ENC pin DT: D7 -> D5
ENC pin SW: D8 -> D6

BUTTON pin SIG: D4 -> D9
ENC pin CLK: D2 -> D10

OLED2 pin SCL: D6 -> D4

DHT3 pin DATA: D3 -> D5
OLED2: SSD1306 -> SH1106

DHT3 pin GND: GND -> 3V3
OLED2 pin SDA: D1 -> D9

● ● ● ●

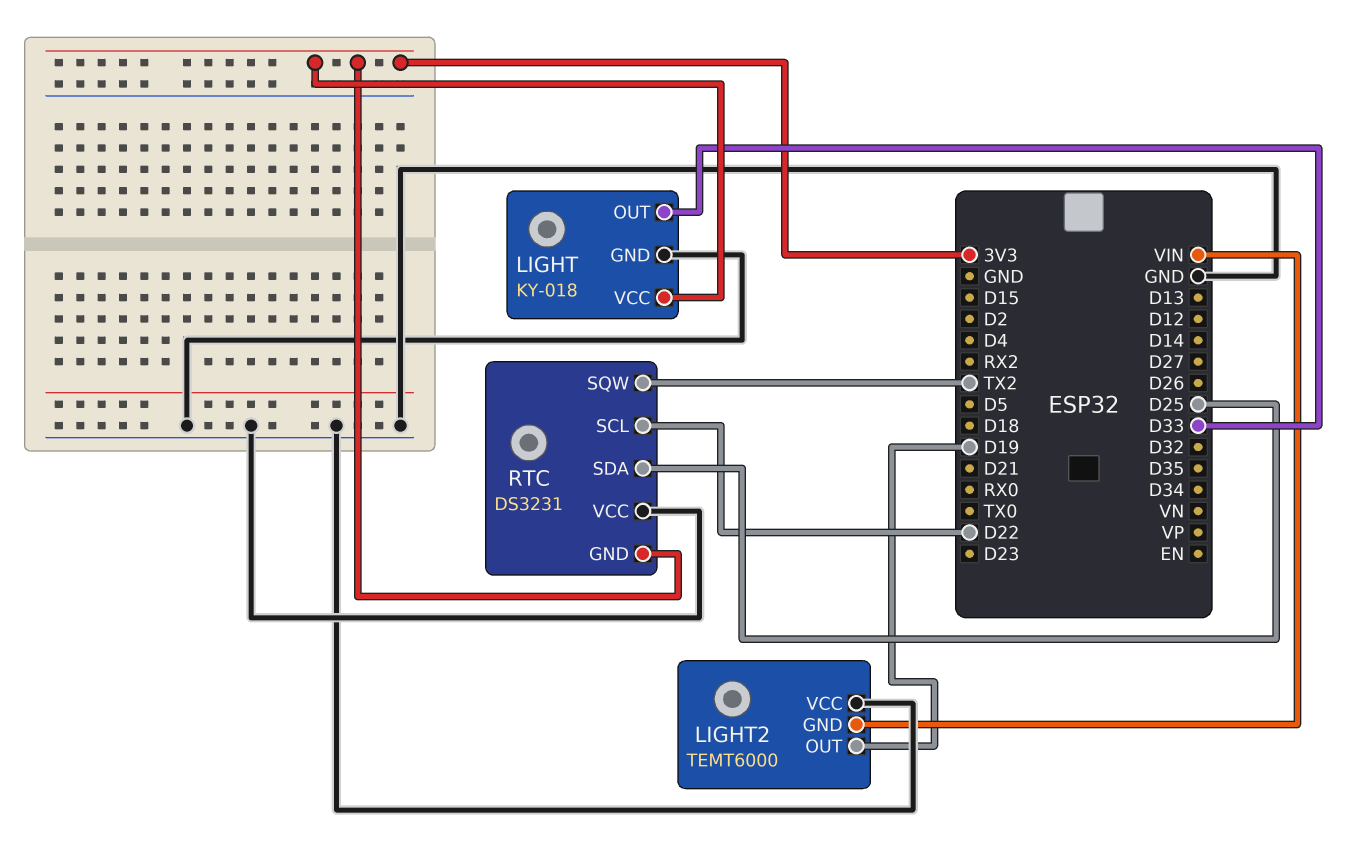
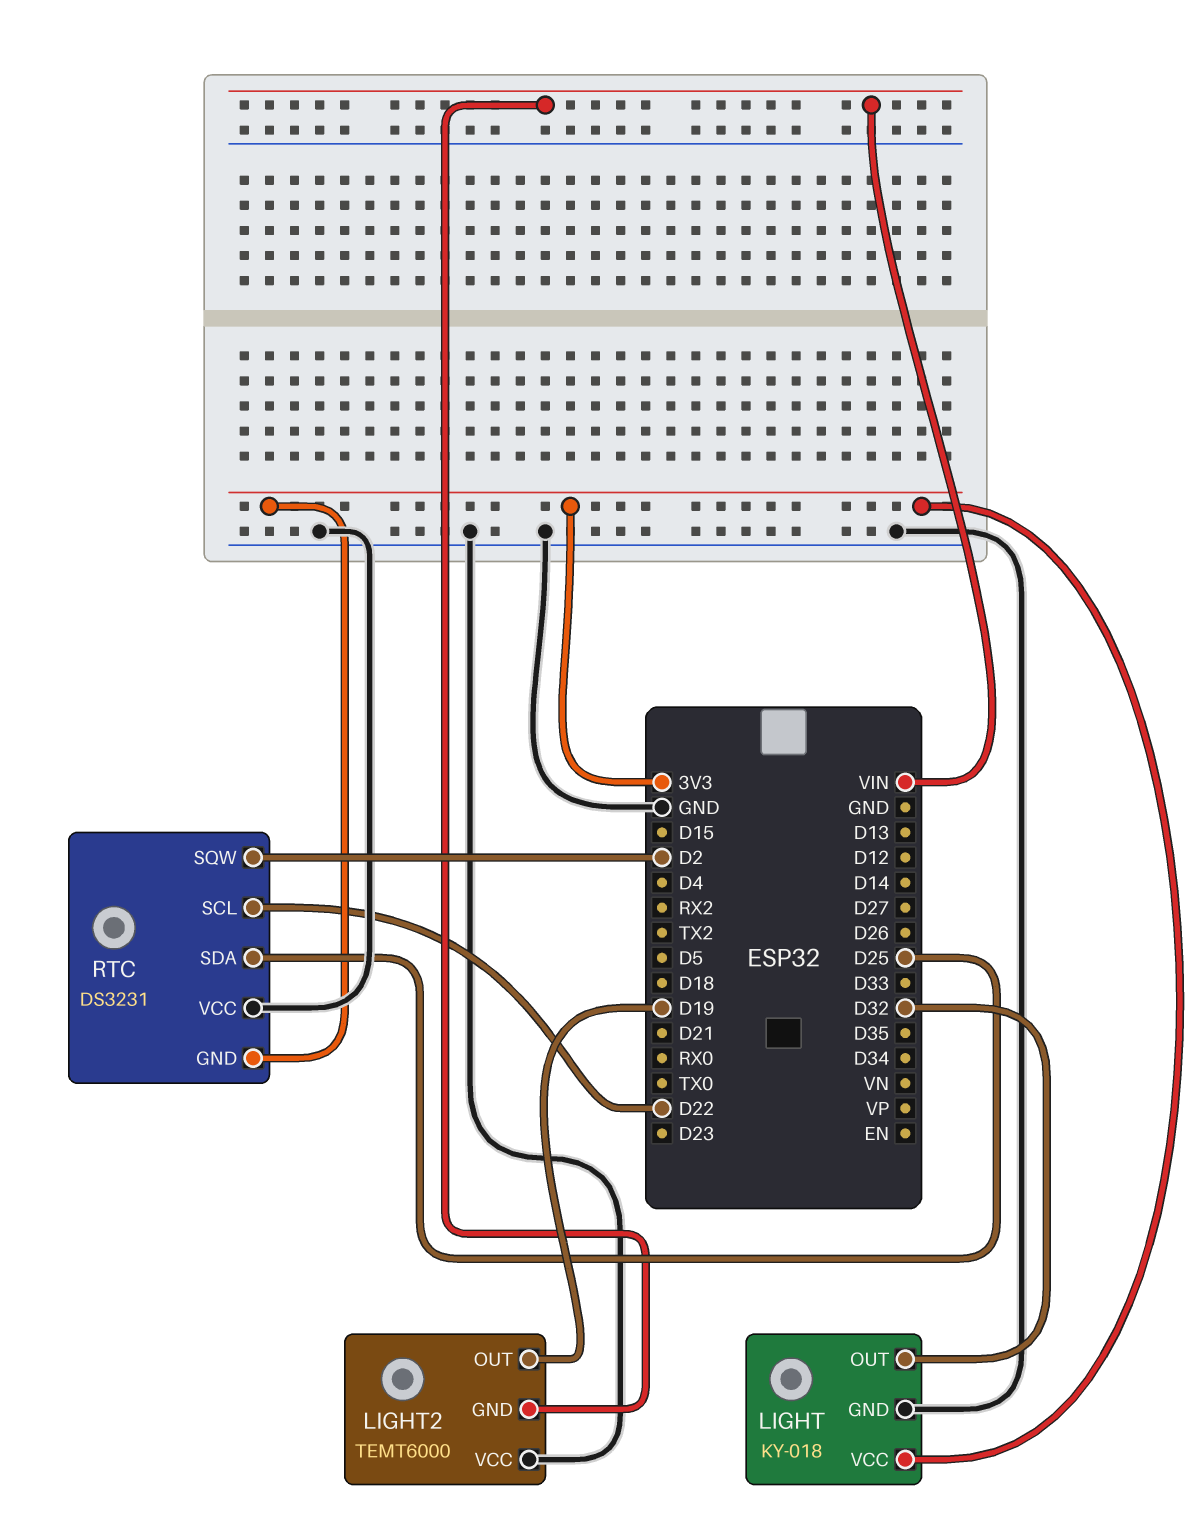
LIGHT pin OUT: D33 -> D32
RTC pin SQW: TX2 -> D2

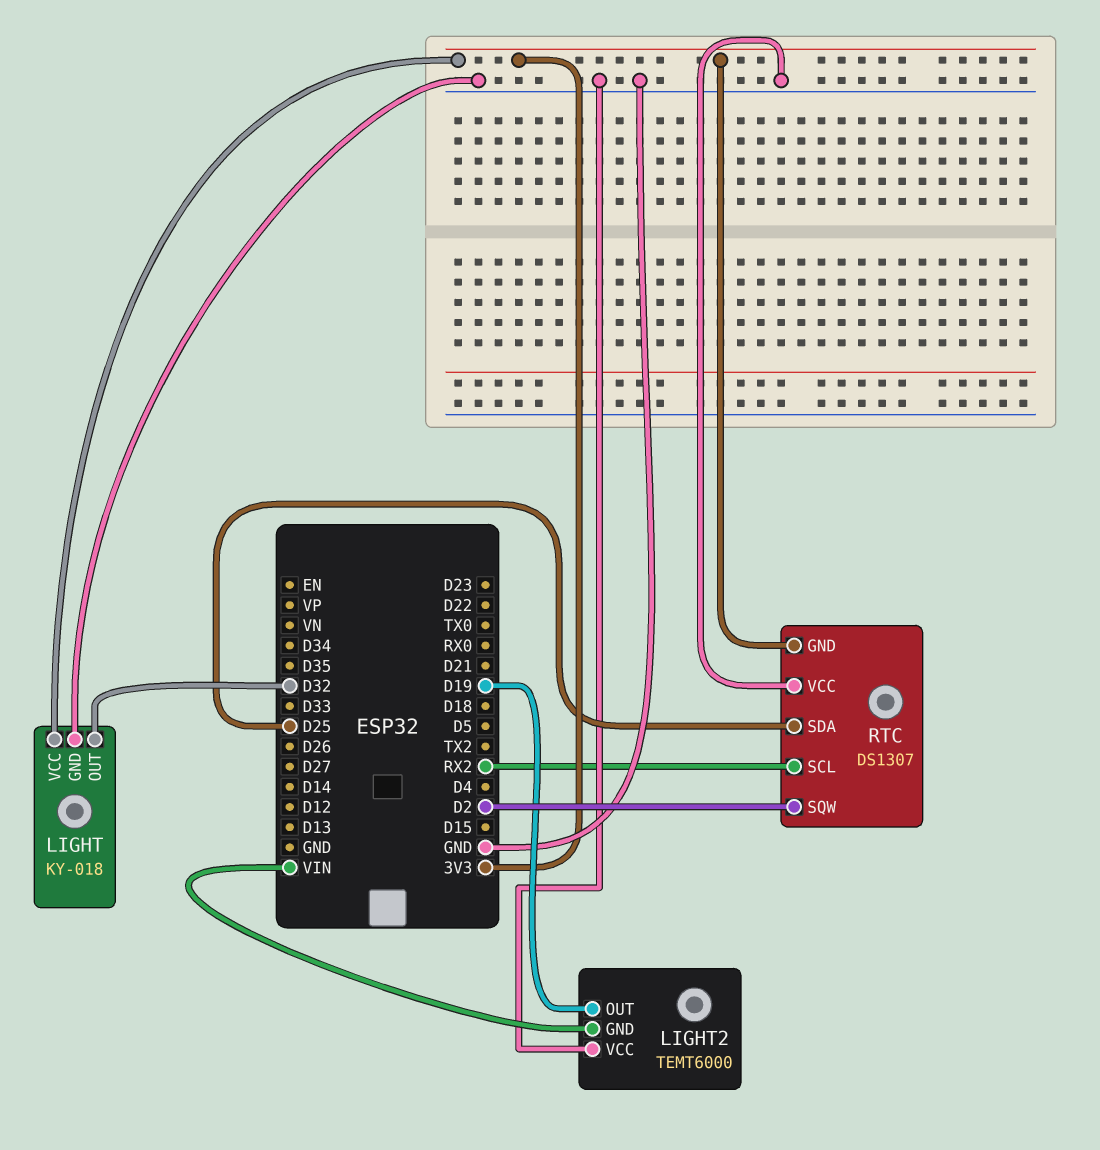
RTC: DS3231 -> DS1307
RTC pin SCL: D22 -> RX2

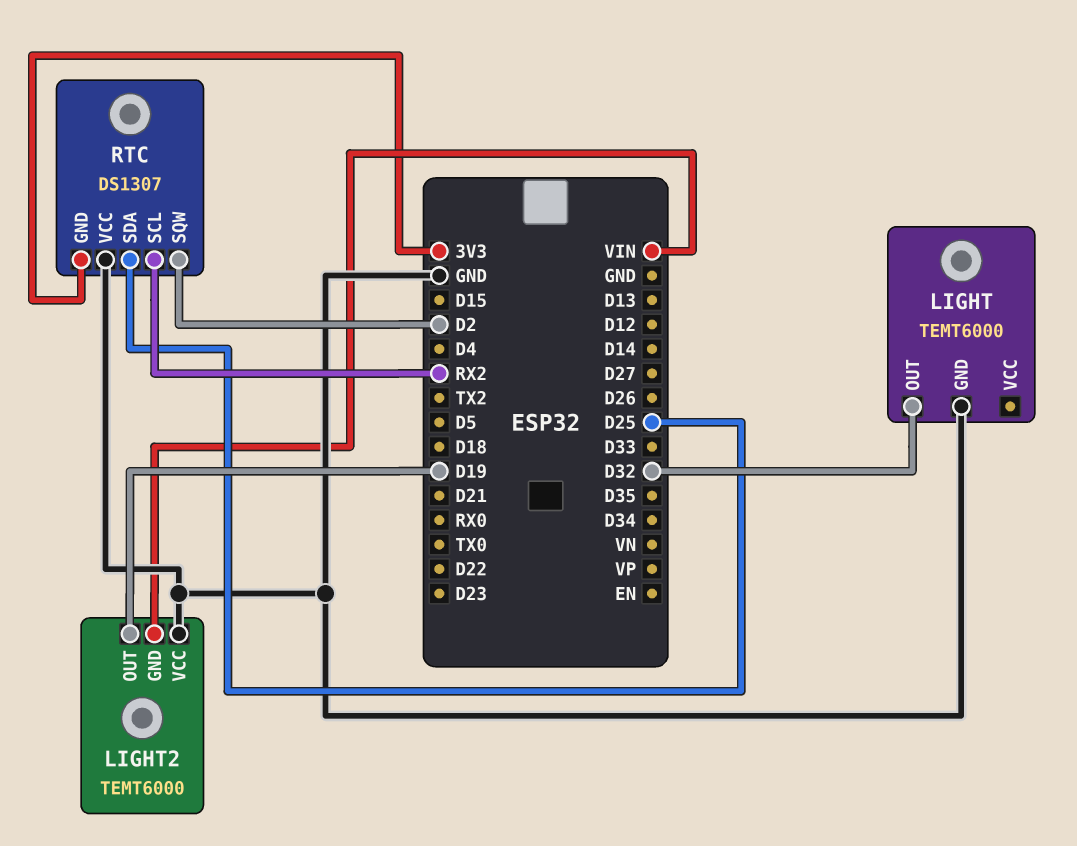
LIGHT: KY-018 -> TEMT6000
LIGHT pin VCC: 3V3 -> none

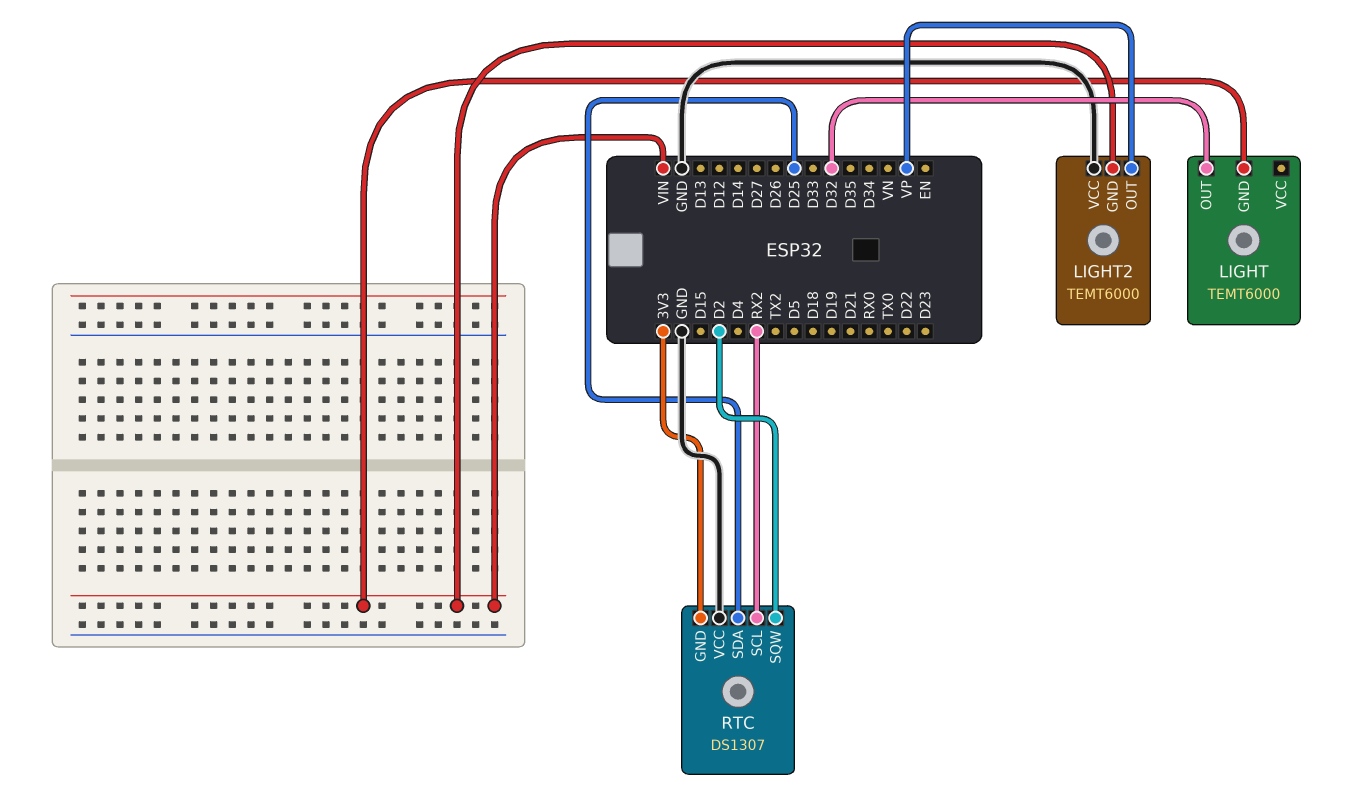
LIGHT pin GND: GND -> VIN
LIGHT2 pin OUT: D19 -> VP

● ● ● ●

**REQUIREMENT:** Lines from the one above containing "RTC: DS3231 -> DS1307" down to the one containing "LIGHT2 pin OUT: D19 -> VP" should be transcribed exactly, with both ends kept and no pictures.

**RESULT BELOW:**
RTC: DS3231 -> DS1307
RTC pin SCL: D22 -> RX2

LIGHT: KY-018 -> TEMT6000
LIGHT pin VCC: 3V3 -> none

LIGHT pin GND: GND -> VIN
LIGHT2 pin OUT: D19 -> VP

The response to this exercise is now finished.